[[ The data, beginning ]]

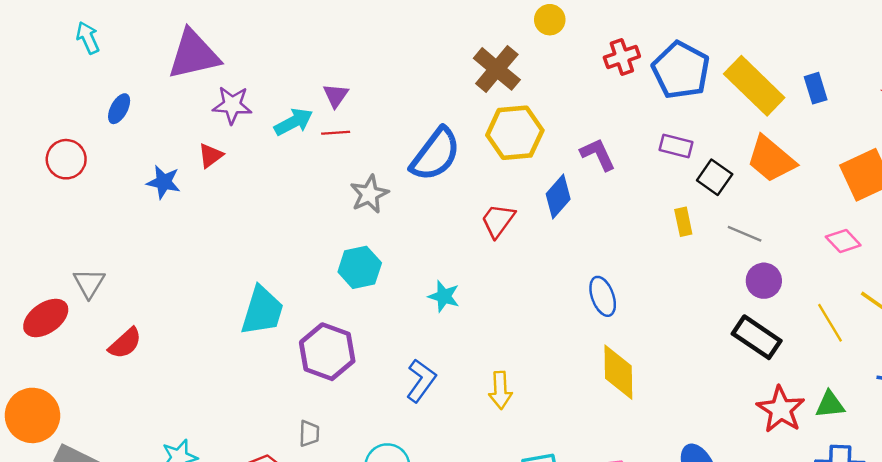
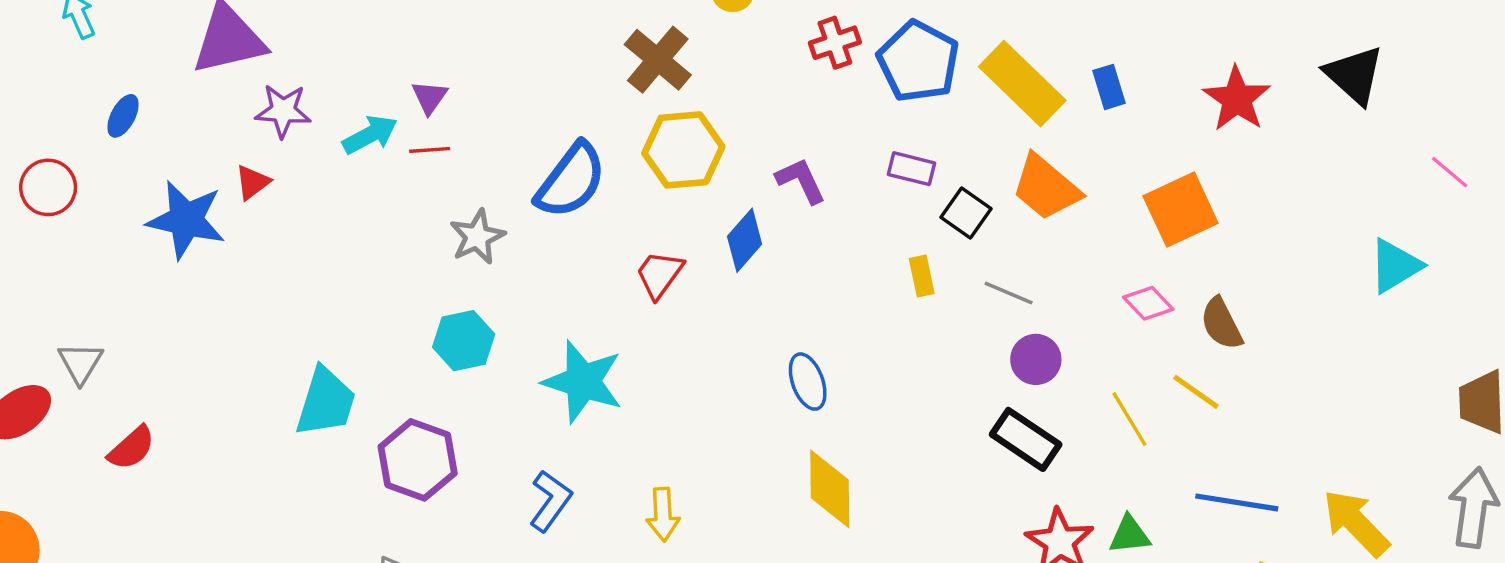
blue star: (164, 182) -> (186, 220), size x1.6
cyan star: (444, 296) -> (583, 382), size x1.8

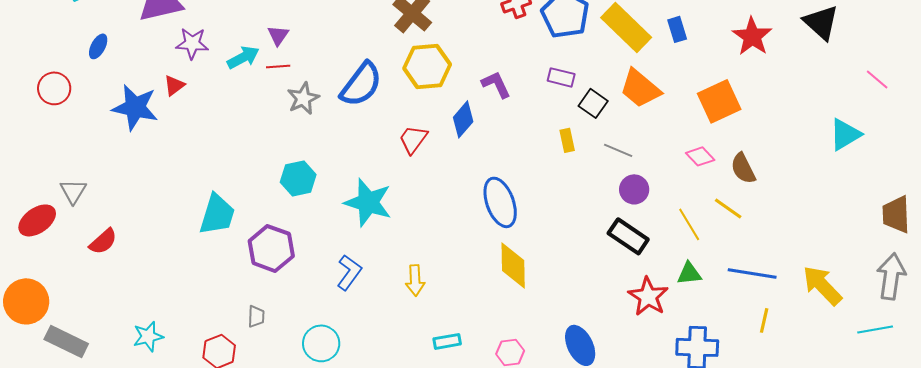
gray star: (477, 237) -> (303, 98), moved
blue ellipse: (808, 382) -> (500, 202), size x1.5
green triangle: (1129, 535) -> (689, 273), moved

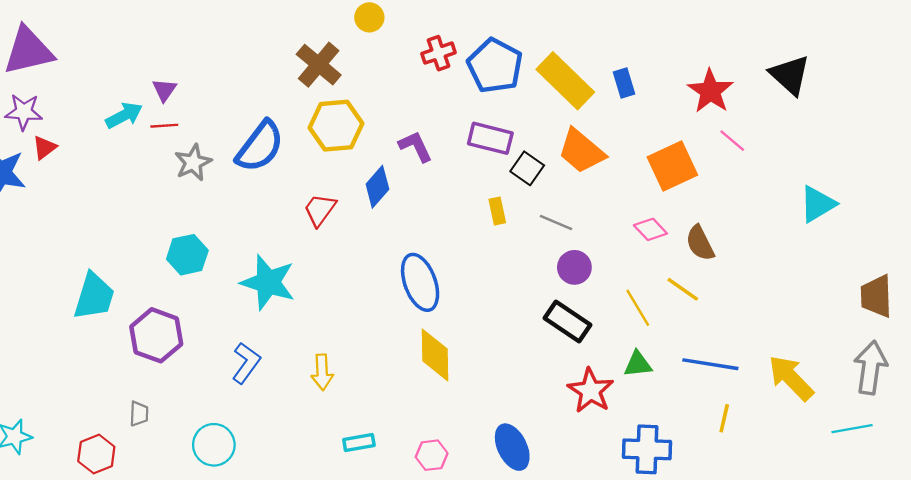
purple star: (192, 43) -> (24, 112), moved
purple rectangle: (561, 77) -> (490, 138), size x1.4
pink line: (877, 79) -> (732, 141), moved

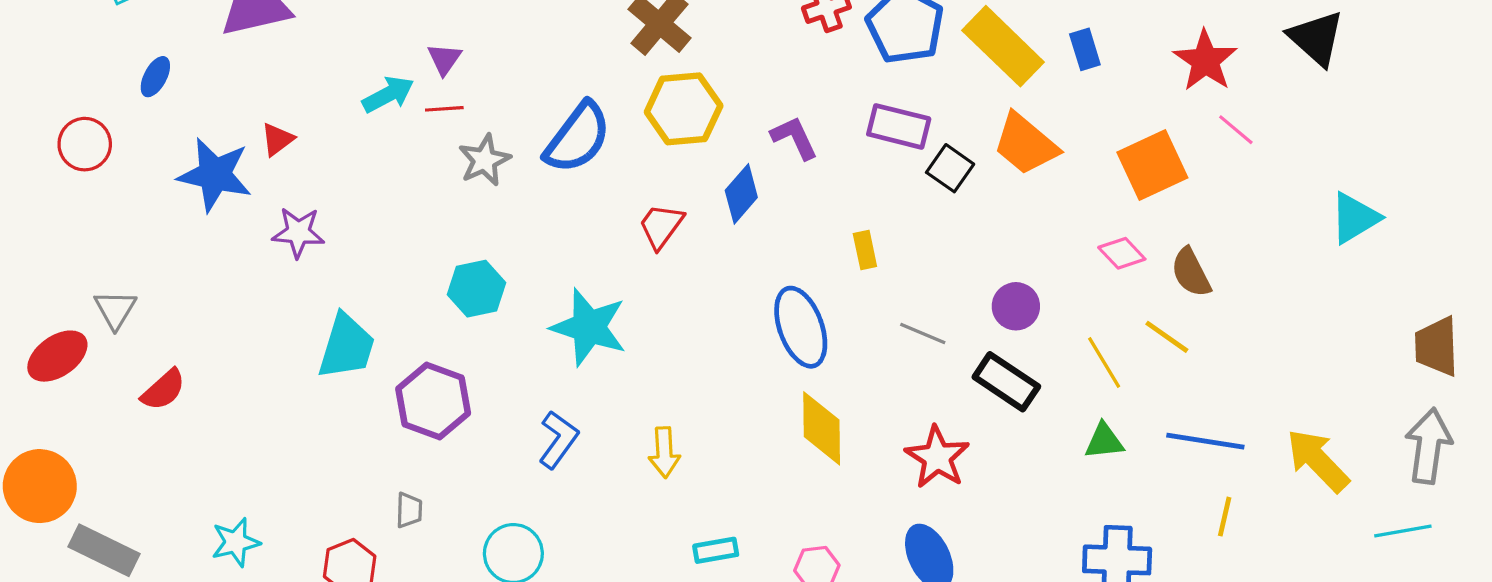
purple star: (24, 112) -> (298, 232), moved
yellow rectangle: (497, 211) -> (865, 250), moved
gray line: (556, 222) -> (923, 334), moved
red star: (591, 391) -> (937, 457), moved

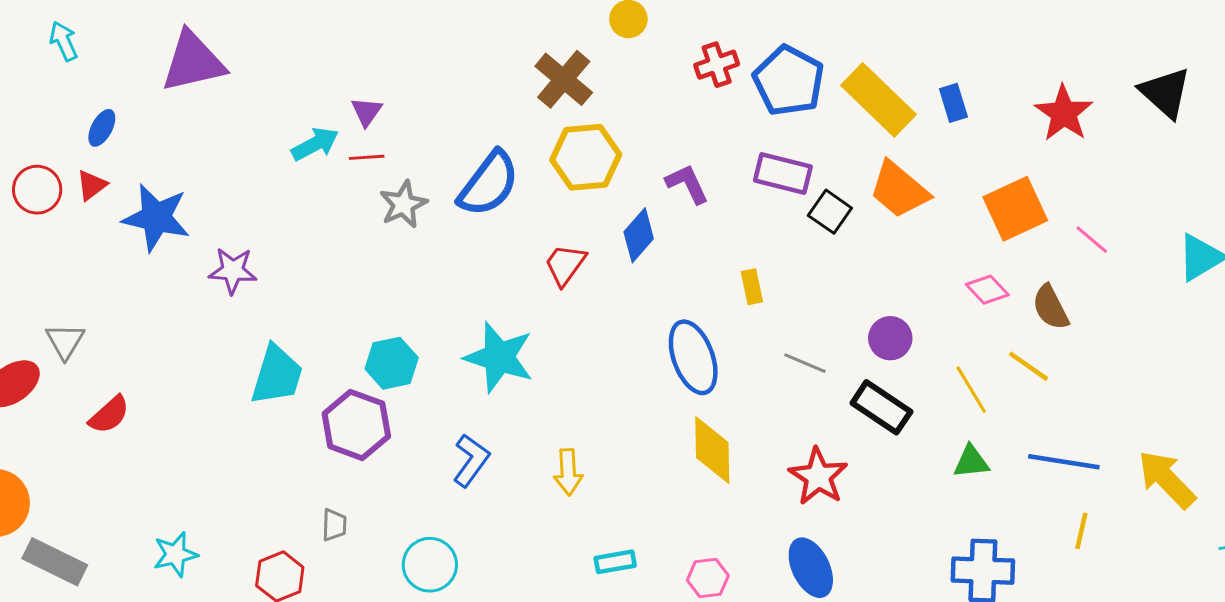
pink line: (1236, 130) -> (1092, 240), moved
red triangle: (277, 139) -> (92, 185), moved
cyan hexagon: (476, 289) -> (392, 363), moved

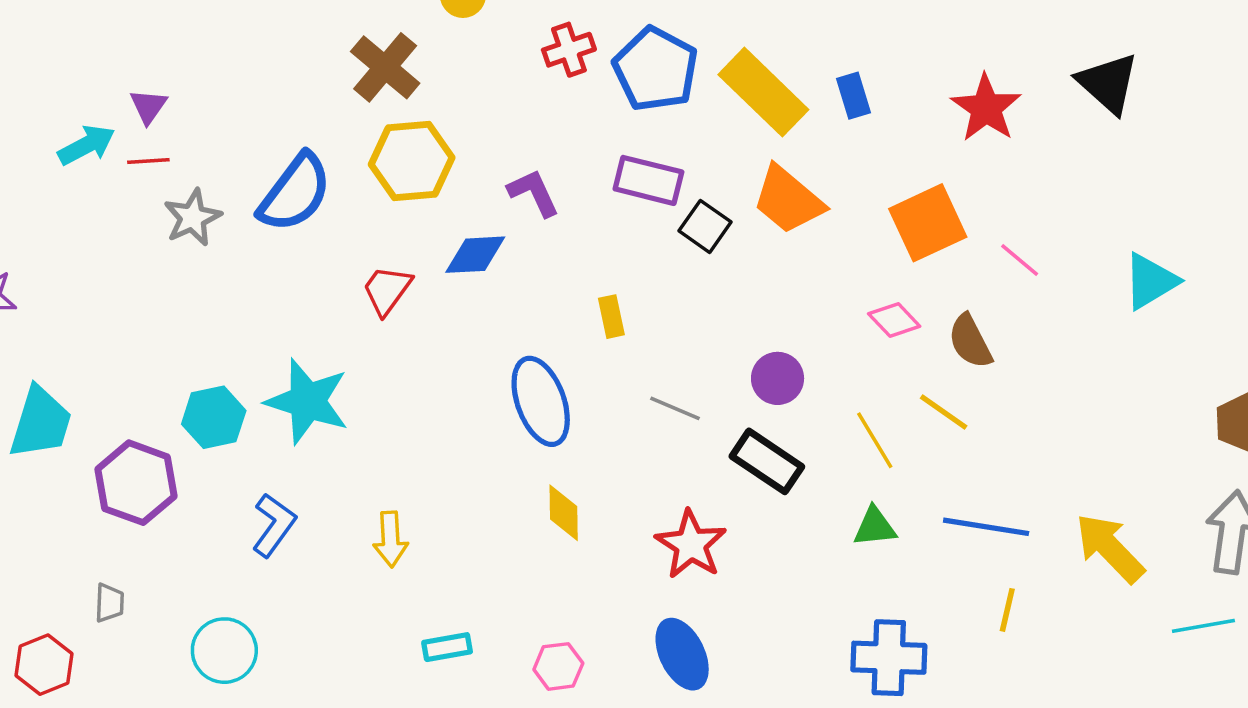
blue diamond: (639, 235) -> (475, 255), turned 46
cyan hexagon: (392, 363) -> (214, 417), moved
yellow diamond: (712, 450) -> (564, 513), size x0.7

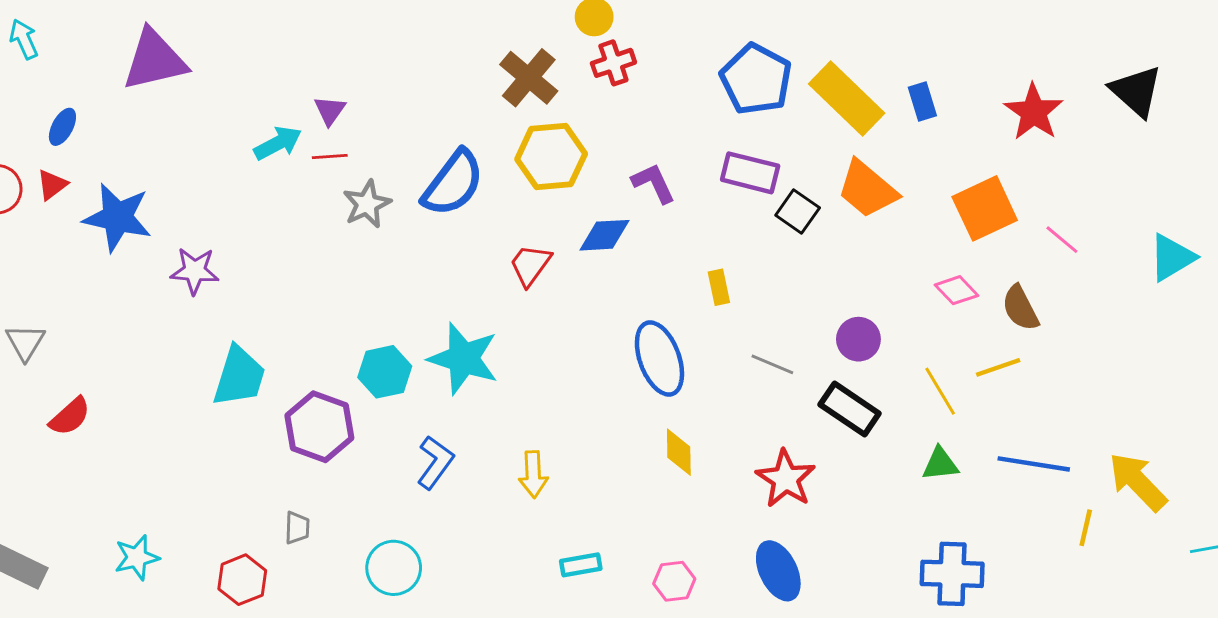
red cross: (569, 50) -> (613, 63), moved
yellow line: (944, 412) -> (998, 367), turned -54
yellow line: (1007, 610) -> (1086, 528), moved

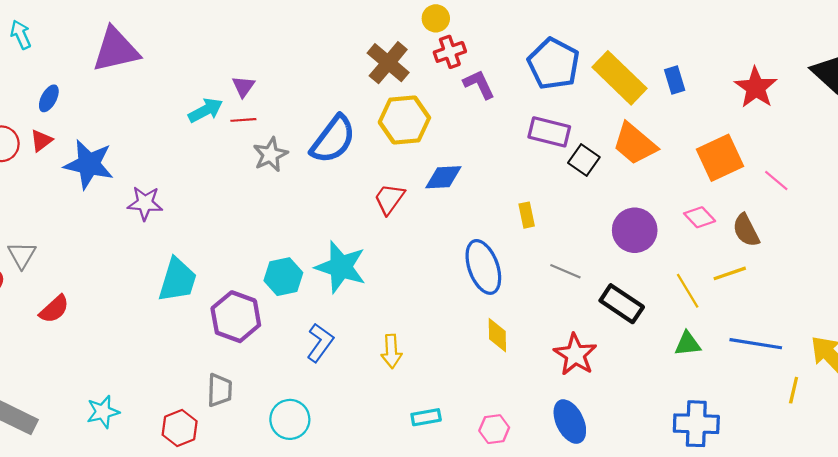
purple L-shape: (654, 183) -> (479, 84), moved
purple circle: (858, 339) -> (635, 230), moved, size x1.4
gray trapezoid: (297, 528) -> (220, 390), size x1.4

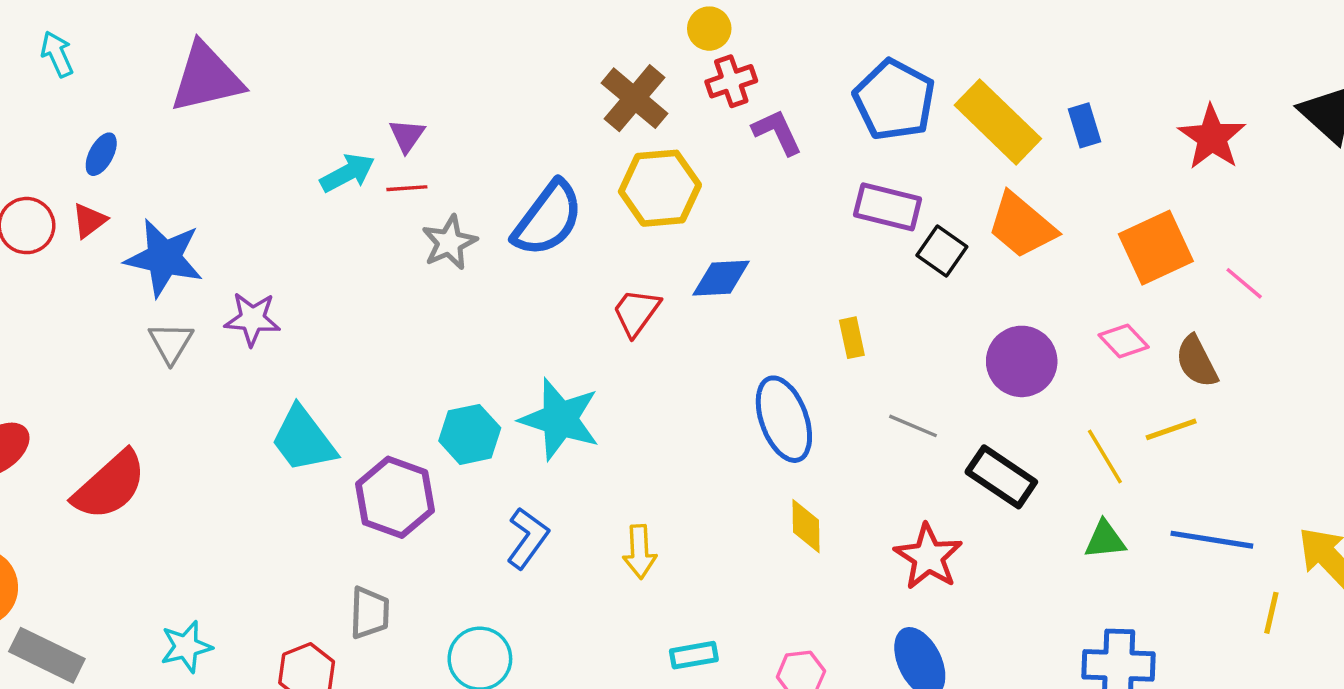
gray triangle: (22, 255) -> (171, 343), moved
cyan trapezoid: (177, 280) -> (303, 440), turned 126
red semicircle: (54, 309) -> (110, 485), size x1.6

[[ The data, end ]]

Task to complete: Read the listing. Report every line that includes the word "rectangle".

Answer box:
purple rectangle: (561, 77) -> (490, 138), size x1.4
yellow rectangle: (497, 211) -> (865, 250), moved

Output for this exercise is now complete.